TASK ITEM: Transcribe the data below exactly, but only from the line containing "U201: NAND 74HC132" through its final line, both included.

[EXTRACTED INFORMATION Boundary: Start]

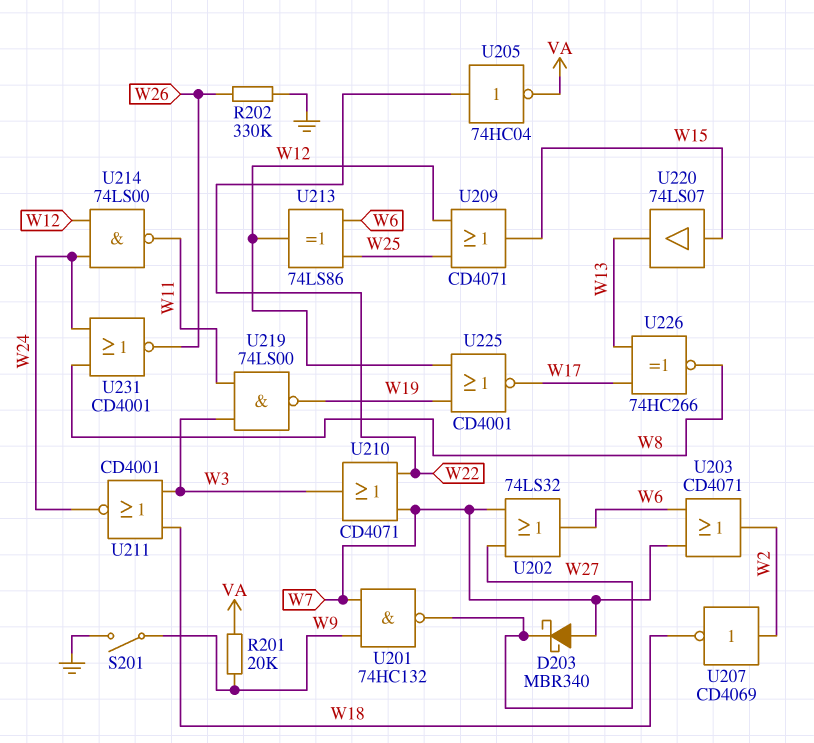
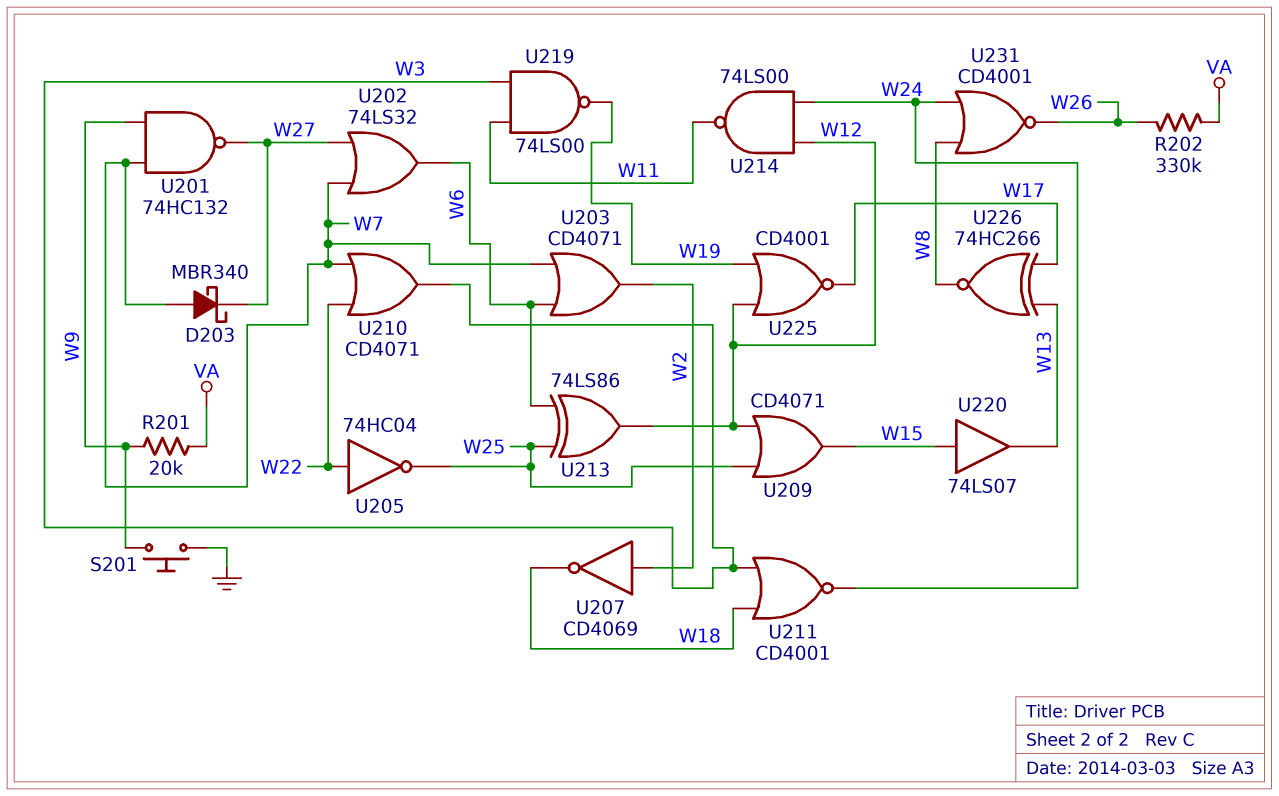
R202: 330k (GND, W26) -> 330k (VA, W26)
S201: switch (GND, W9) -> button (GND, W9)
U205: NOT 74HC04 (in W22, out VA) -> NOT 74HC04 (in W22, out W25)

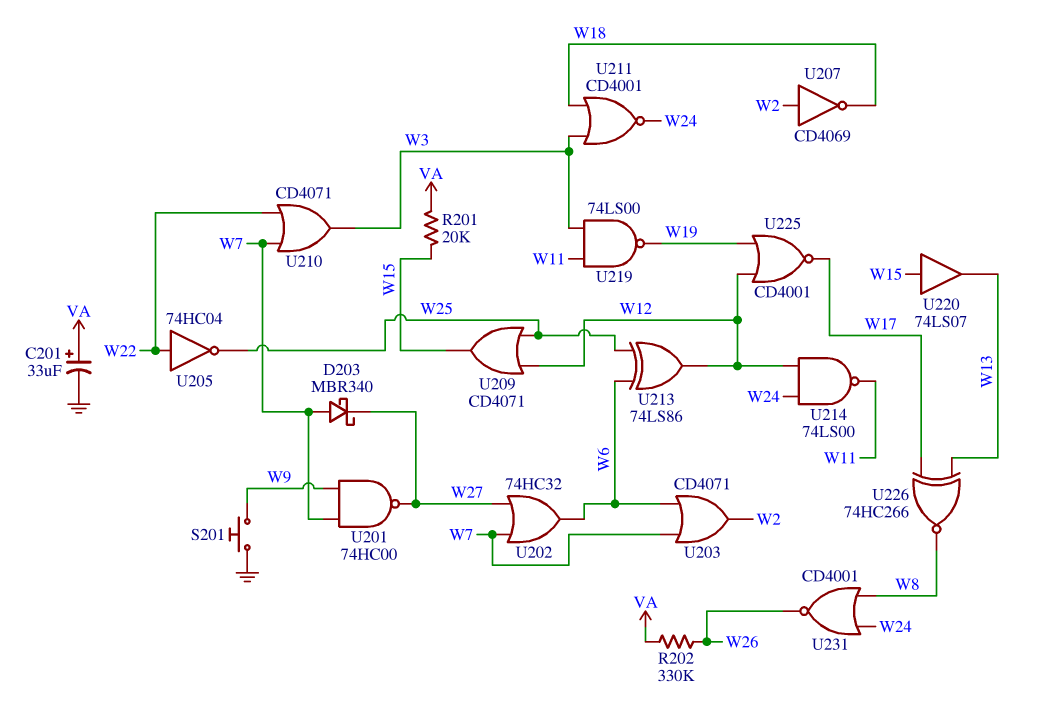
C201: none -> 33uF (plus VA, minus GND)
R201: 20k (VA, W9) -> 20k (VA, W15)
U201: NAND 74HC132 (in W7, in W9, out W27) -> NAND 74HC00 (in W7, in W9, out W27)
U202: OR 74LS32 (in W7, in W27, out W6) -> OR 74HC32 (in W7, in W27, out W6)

[EXTRACTED INFORMATION Boundary: End]

EXERCISE ANSWER:
U201: NAND 74HC132 (in W7, in W9, out W27) -> NAND 74HC00 (in W7, in W9, out W27)
U202: OR 74LS32 (in W7, in W27, out W6) -> OR 74HC32 (in W7, in W27, out W6)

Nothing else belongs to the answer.